Beginning with the line that holds "brown phone [96,177,163,209]" and ending with the last line below, please copy every line exactly, add nothing, and leave out the pictures.

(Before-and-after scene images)

-- -- --

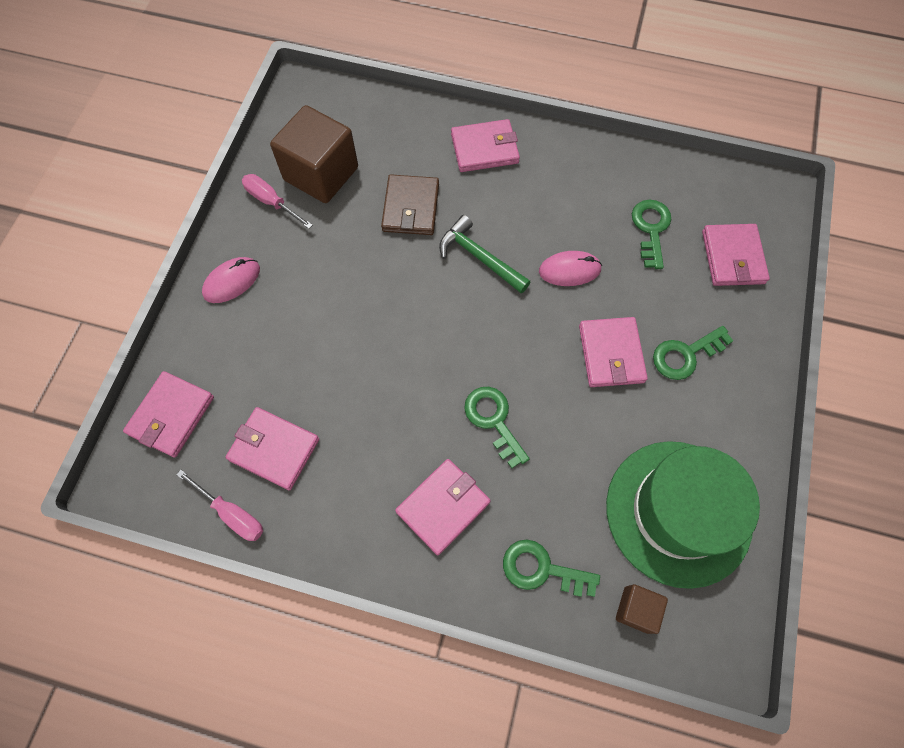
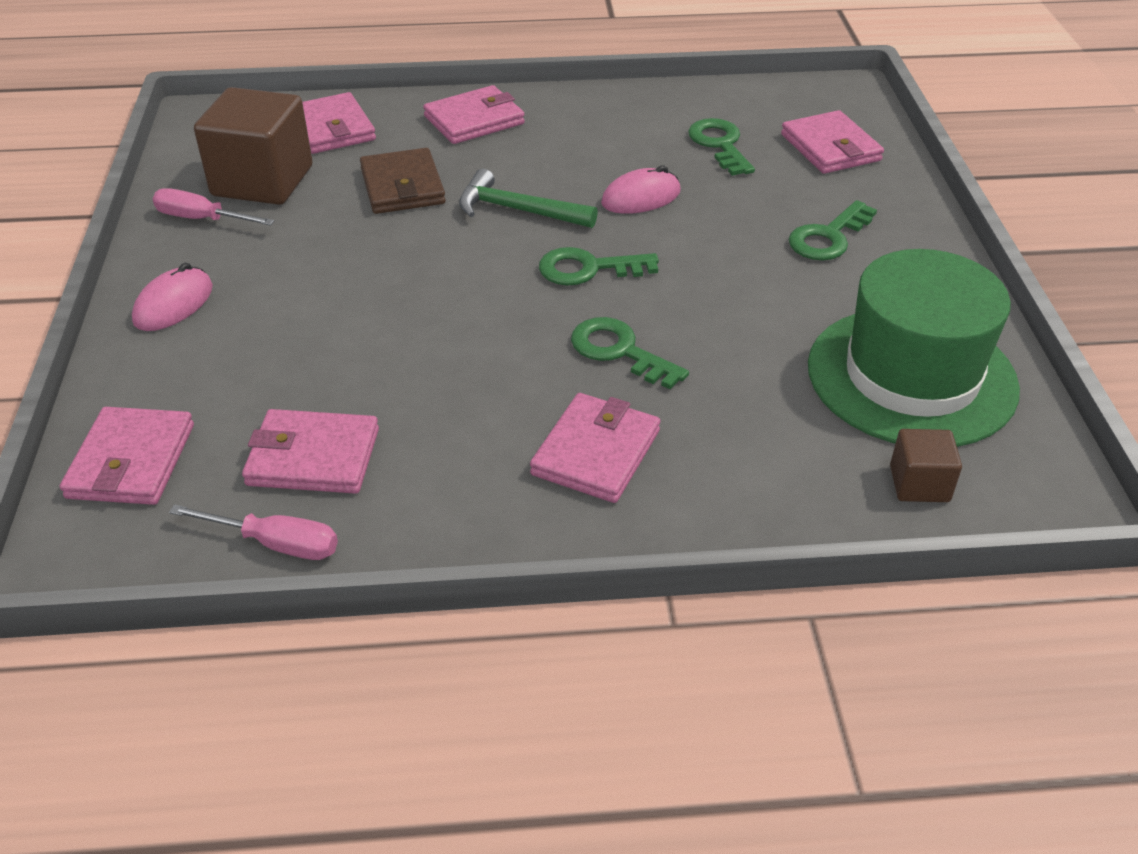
camera: 20 degrees left, 25 degrees down
green key [503,540,600,597] -> green key moved to [539,247,659,286]
pink wallet [579,317,648,387] -> pink wallet moved to [302,92,376,154]

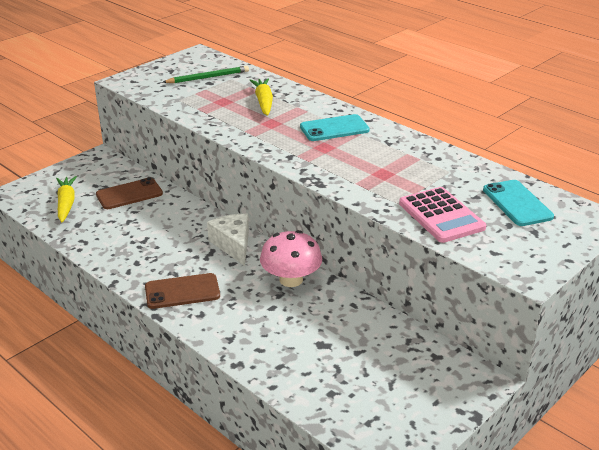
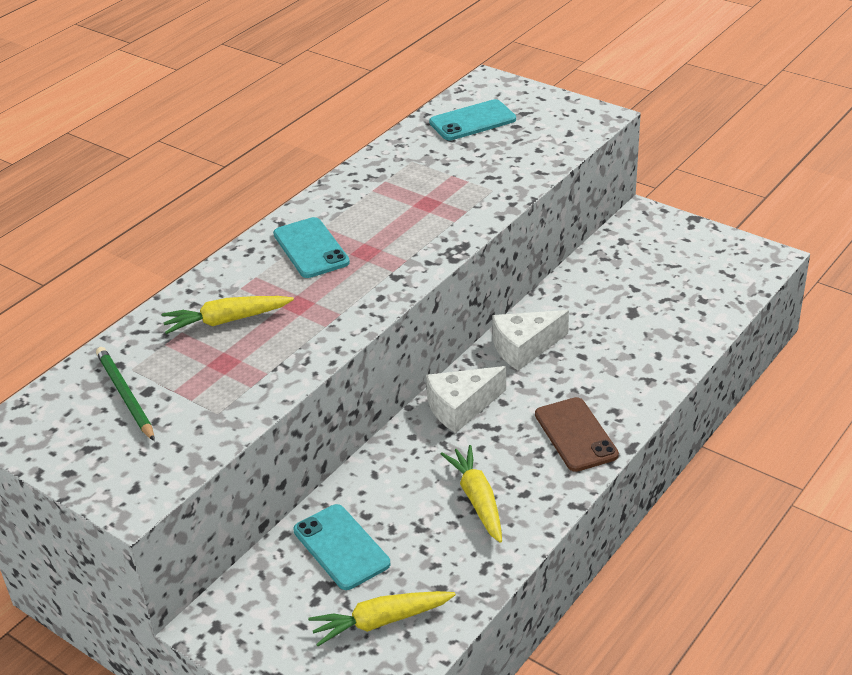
camera: 95 degrees left, 5 degrees up
brown phone [96,177,163,209] -> turquoise phone [293,504,390,590]
pink mushroom [260,230,322,287] -> white cheese [492,310,569,371]
pink calculator [399,187,486,243] -> none
none -> yellow carrot [441,445,502,543]

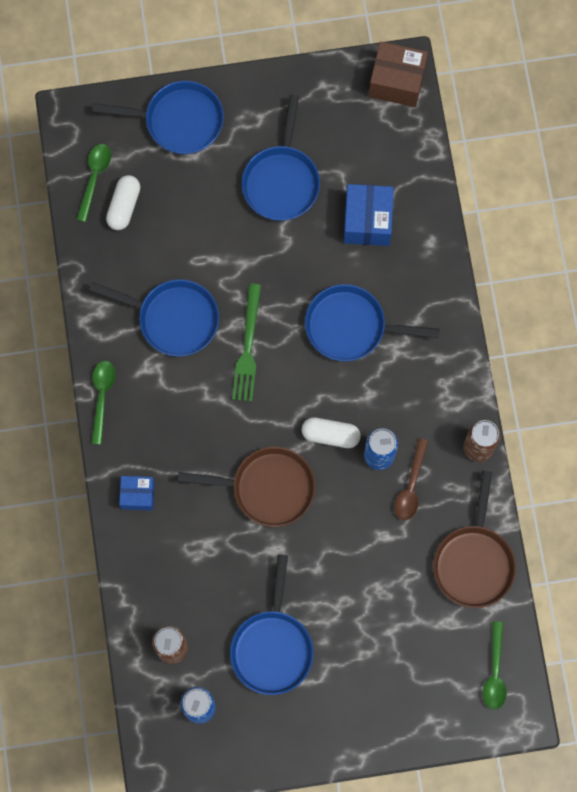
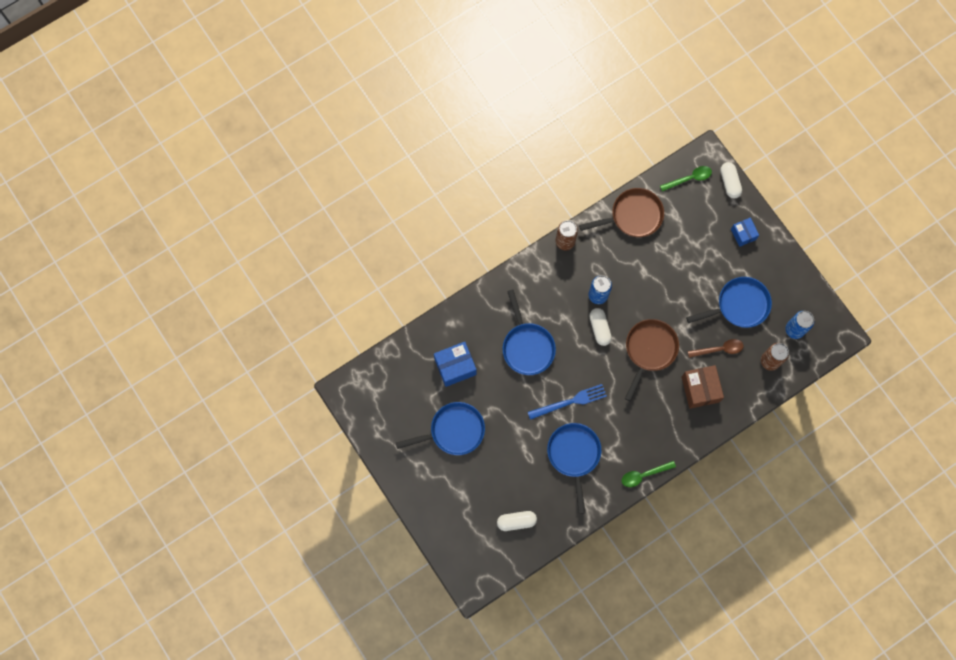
camera: 115 degrees left, 0 degrees up
green spoon [76,144,111,222] -> none
blue pan [92,81,224,154] -> none
blue box [119,476,155,510] -> blue box moved to [731,218,759,247]
brown pan [178,447,315,527] -> brown pan turned 45 degrees clockwise [625,319,679,402]
green fork [232,284,261,401] -> blue fork [528,384,607,420]
brown box [369,42,428,107] -> brown box moved to [682,365,724,409]
brown spoon [394,438,428,520] -> brown spoon moved to [688,339,744,358]
none -> white capsule [720,162,742,198]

-- -- --

> **PROBLEM SOLUTION**:
brown phone [96,177,163,209] -> turquoise phone [293,504,390,590]
pink mushroom [260,230,322,287] -> white cheese [492,310,569,371]
pink calculator [399,187,486,243] -> none
none -> yellow carrot [441,445,502,543]

camera: 115 degrees left, 0 degrees up
green spoon [76,144,111,222] -> none
blue pan [92,81,224,154] -> none
blue box [119,476,155,510] -> blue box moved to [731,218,759,247]
brown pan [178,447,315,527] -> brown pan turned 45 degrees clockwise [625,319,679,402]
green fork [232,284,261,401] -> blue fork [528,384,607,420]
brown box [369,42,428,107] -> brown box moved to [682,365,724,409]
brown spoon [394,438,428,520] -> brown spoon moved to [688,339,744,358]
none -> white capsule [720,162,742,198]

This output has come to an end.